For each line in the records that contains "cyan", make a copy.

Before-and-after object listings
※

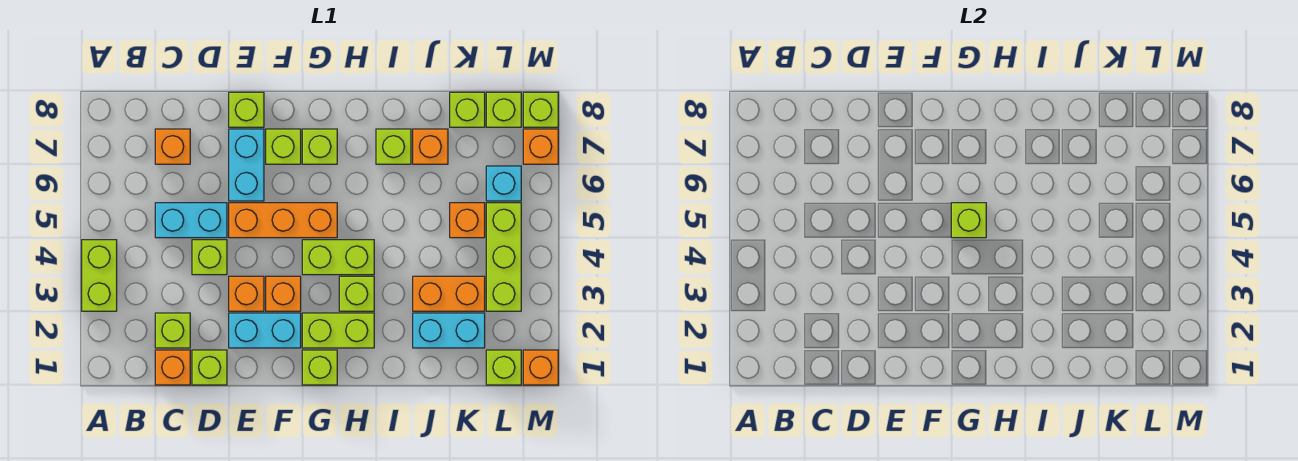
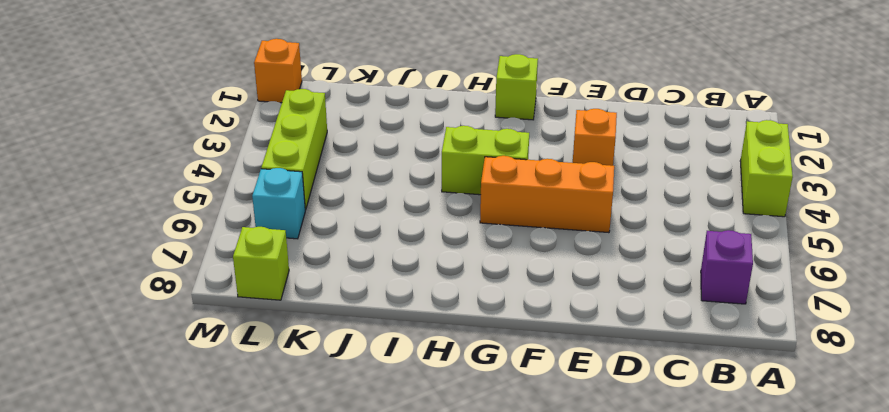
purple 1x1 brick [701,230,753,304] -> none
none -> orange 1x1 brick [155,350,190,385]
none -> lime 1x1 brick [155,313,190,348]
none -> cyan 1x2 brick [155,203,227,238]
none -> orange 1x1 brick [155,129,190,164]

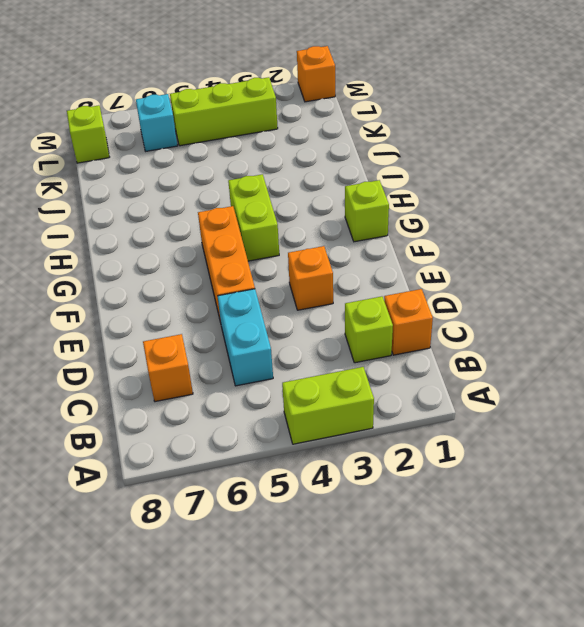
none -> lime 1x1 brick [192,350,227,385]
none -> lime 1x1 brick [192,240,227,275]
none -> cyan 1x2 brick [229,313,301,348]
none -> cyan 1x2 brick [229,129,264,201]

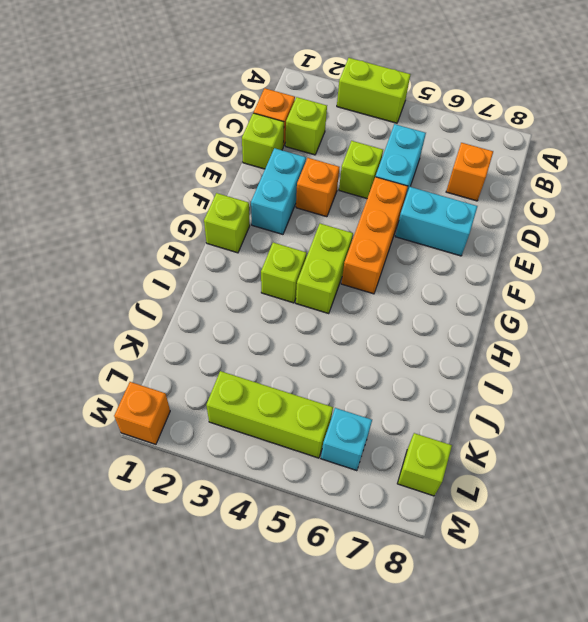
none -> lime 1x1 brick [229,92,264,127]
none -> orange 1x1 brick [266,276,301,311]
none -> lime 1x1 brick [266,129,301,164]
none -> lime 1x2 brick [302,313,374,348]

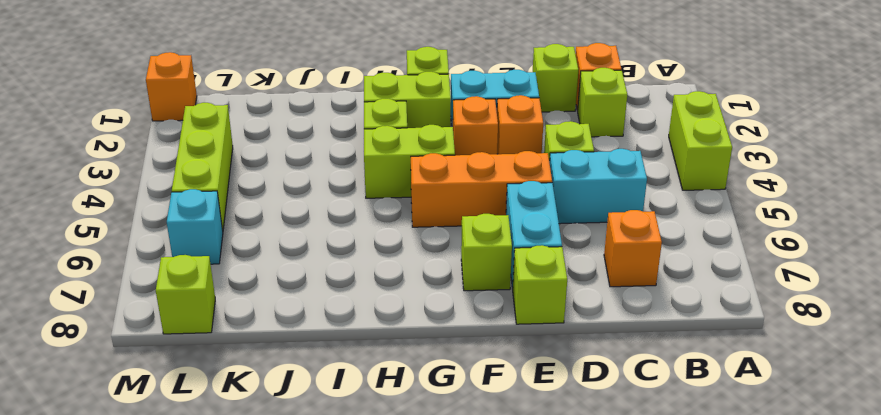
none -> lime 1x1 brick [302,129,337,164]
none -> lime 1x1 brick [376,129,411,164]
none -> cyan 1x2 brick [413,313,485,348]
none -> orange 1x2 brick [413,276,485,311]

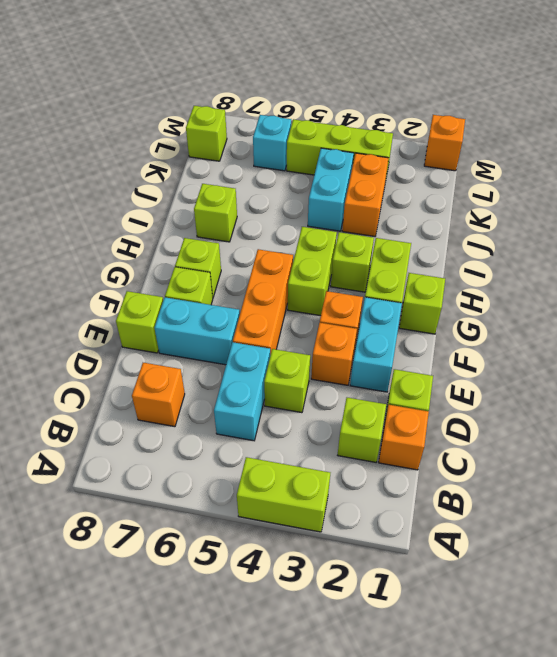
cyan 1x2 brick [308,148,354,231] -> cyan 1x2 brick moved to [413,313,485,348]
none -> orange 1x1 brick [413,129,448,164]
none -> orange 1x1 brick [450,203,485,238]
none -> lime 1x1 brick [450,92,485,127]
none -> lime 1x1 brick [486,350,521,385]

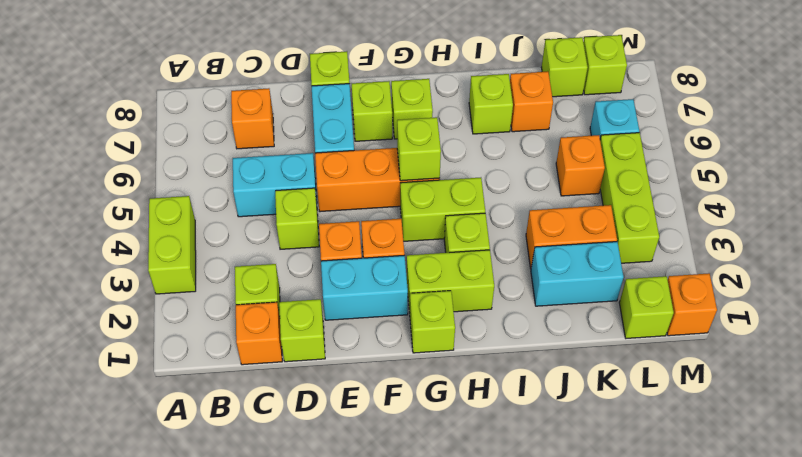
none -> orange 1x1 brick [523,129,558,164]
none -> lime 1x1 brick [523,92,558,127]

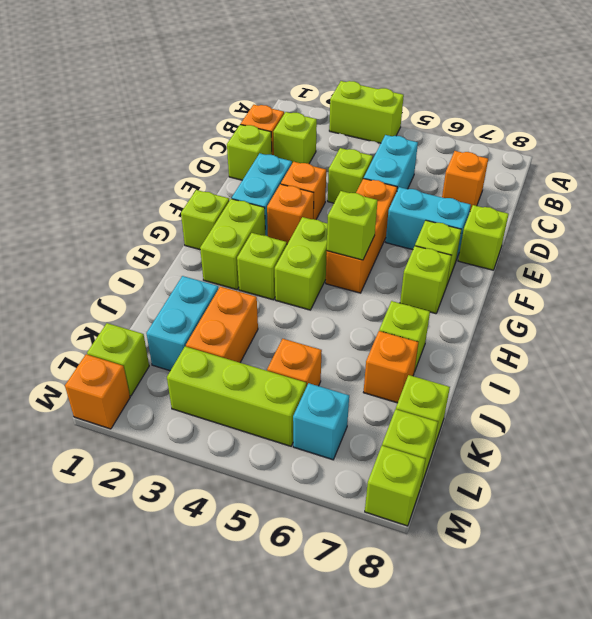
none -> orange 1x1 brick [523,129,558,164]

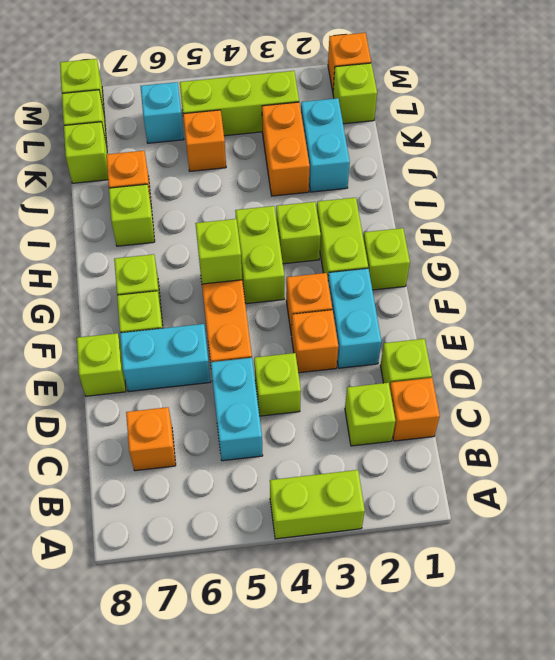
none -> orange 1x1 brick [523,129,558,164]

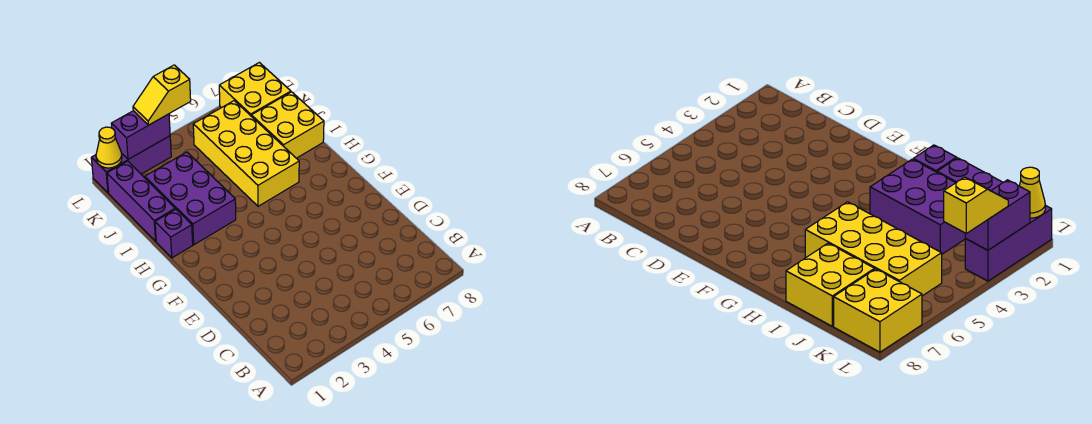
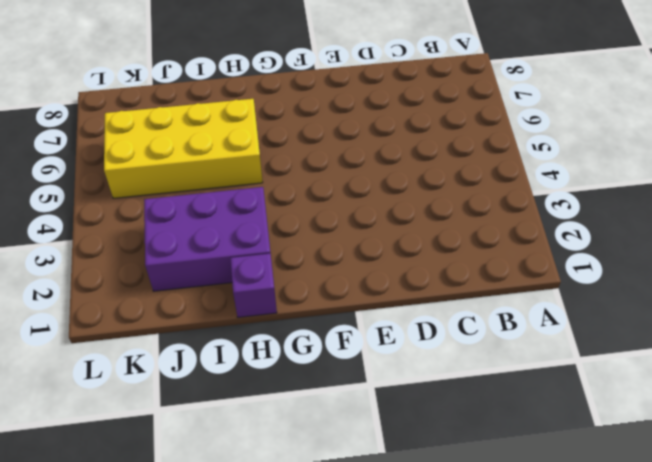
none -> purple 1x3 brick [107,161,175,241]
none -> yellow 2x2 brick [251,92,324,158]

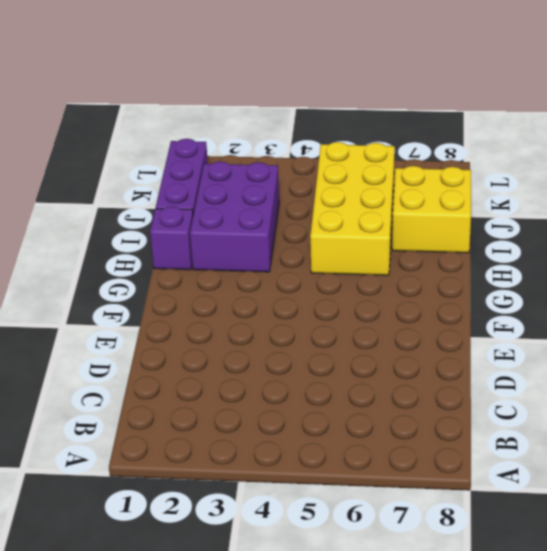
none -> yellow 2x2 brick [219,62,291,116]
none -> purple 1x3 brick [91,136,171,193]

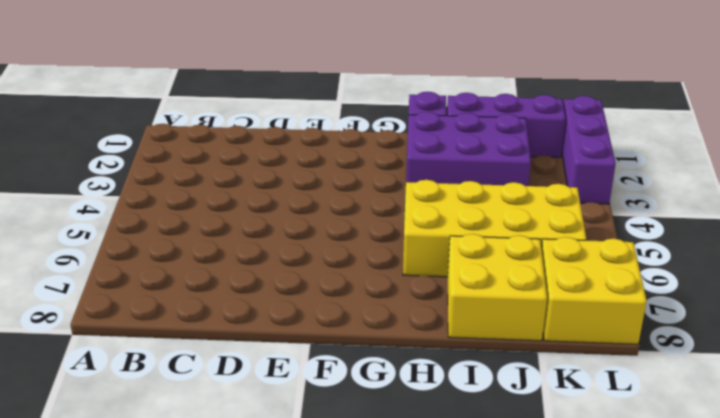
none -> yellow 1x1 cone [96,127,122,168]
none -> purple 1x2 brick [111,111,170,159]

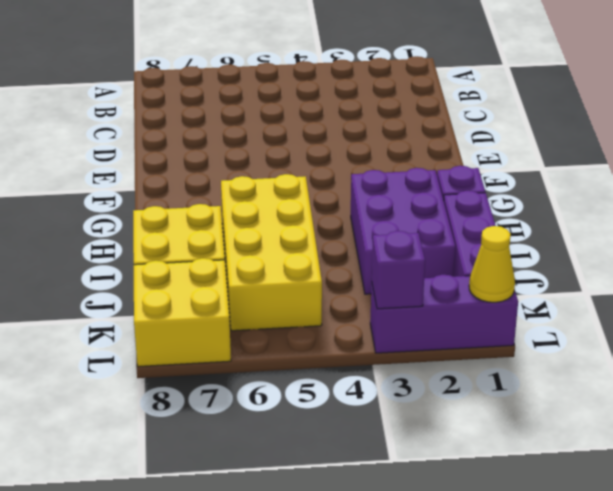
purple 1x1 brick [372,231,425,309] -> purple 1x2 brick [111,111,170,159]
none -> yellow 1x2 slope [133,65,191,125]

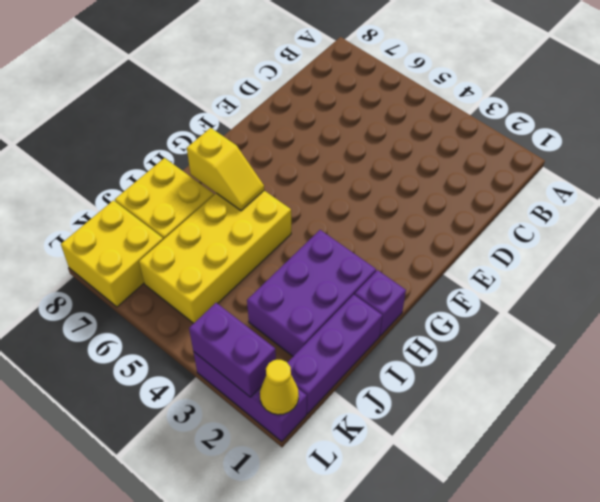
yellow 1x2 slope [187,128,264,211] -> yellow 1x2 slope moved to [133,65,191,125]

※

» WORKED SOLUTION
none -> cyan 1x2 brick [155,203,227,238]
none -> cyan 1x2 brick [229,313,301,348]
none -> cyan 1x2 brick [229,129,264,201]
none -> cyan 1x2 brick [413,313,485,348]
cyan 1x2 brick [308,148,354,231] -> cyan 1x2 brick moved to [413,313,485,348]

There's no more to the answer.